Return every record verbatim, omitting all pictures.

###

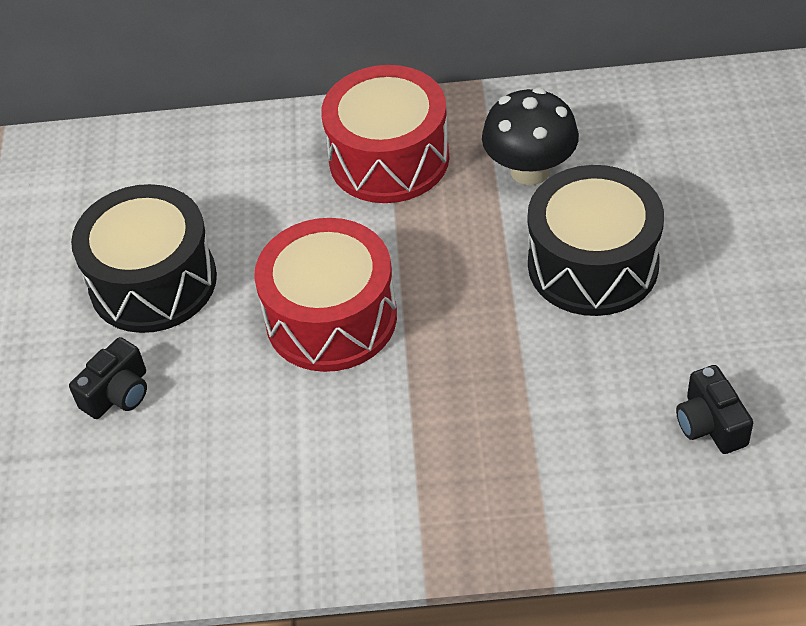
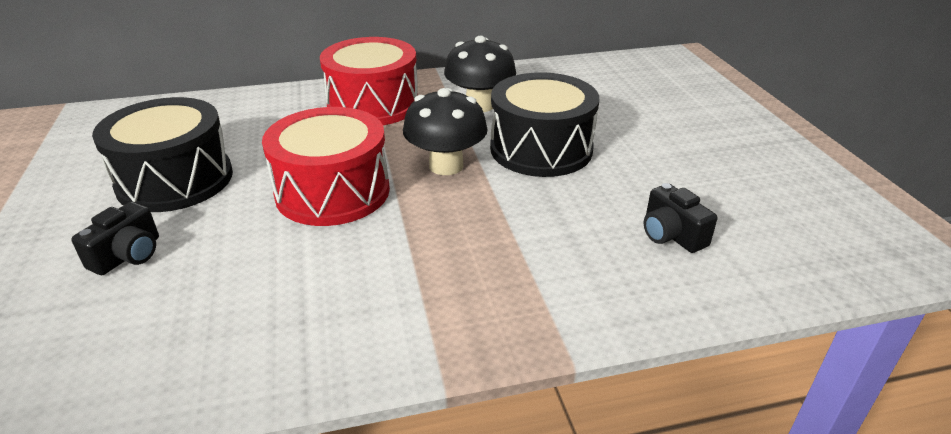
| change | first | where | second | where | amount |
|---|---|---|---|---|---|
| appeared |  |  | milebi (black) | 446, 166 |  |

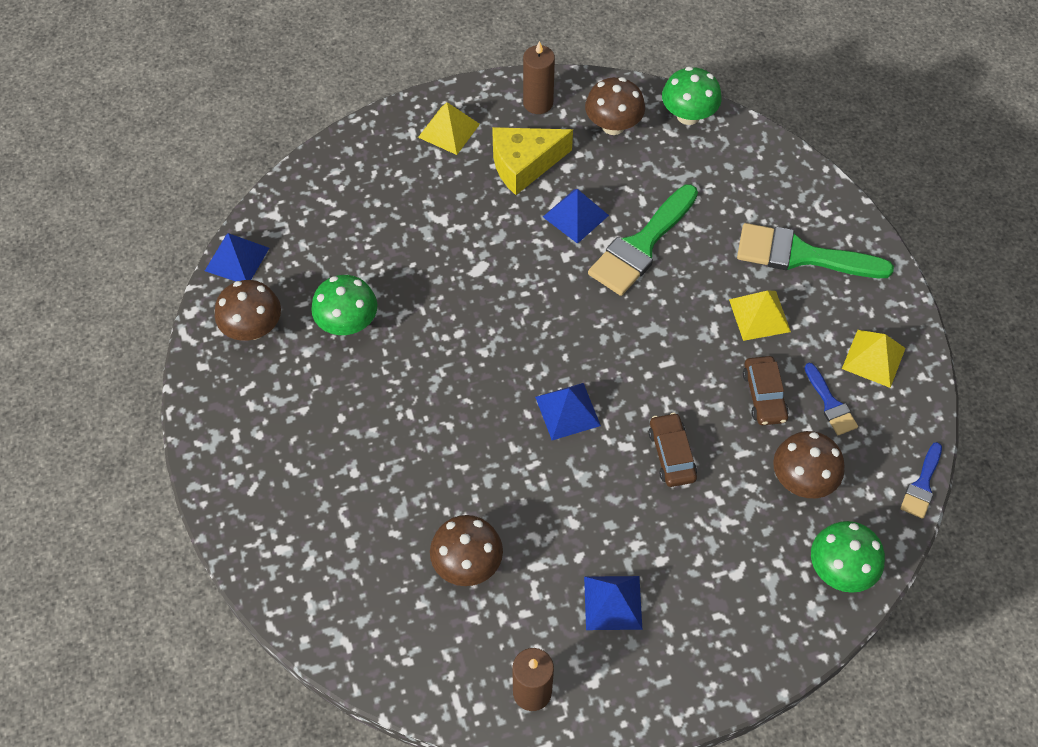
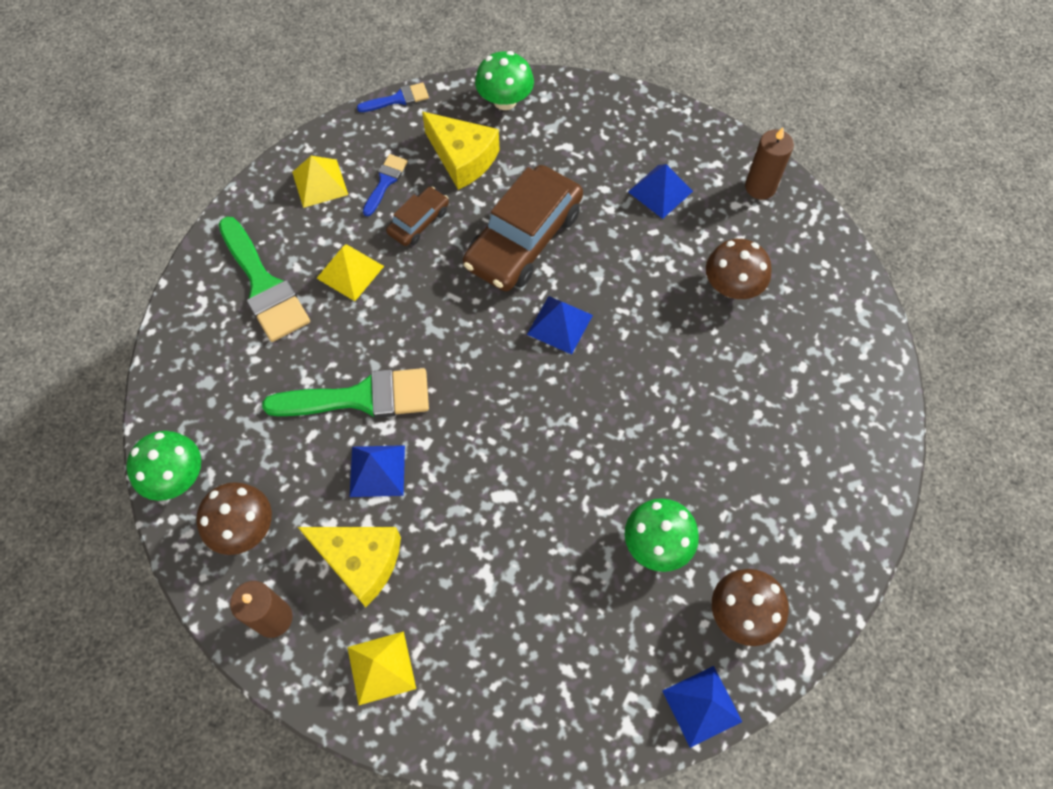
| change | first | where | second | where | amount |
|---|---|---|---|---|---|
| size |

###

→ Answer to this task:
| change | first | where | second | where | amount |
|---|---|---|---|---|---|
| appeared |  |  | milebi (black) | 446, 166 |  |

| change | first | where | second | where | amount |
|---|---|---|---|---|---|
| size |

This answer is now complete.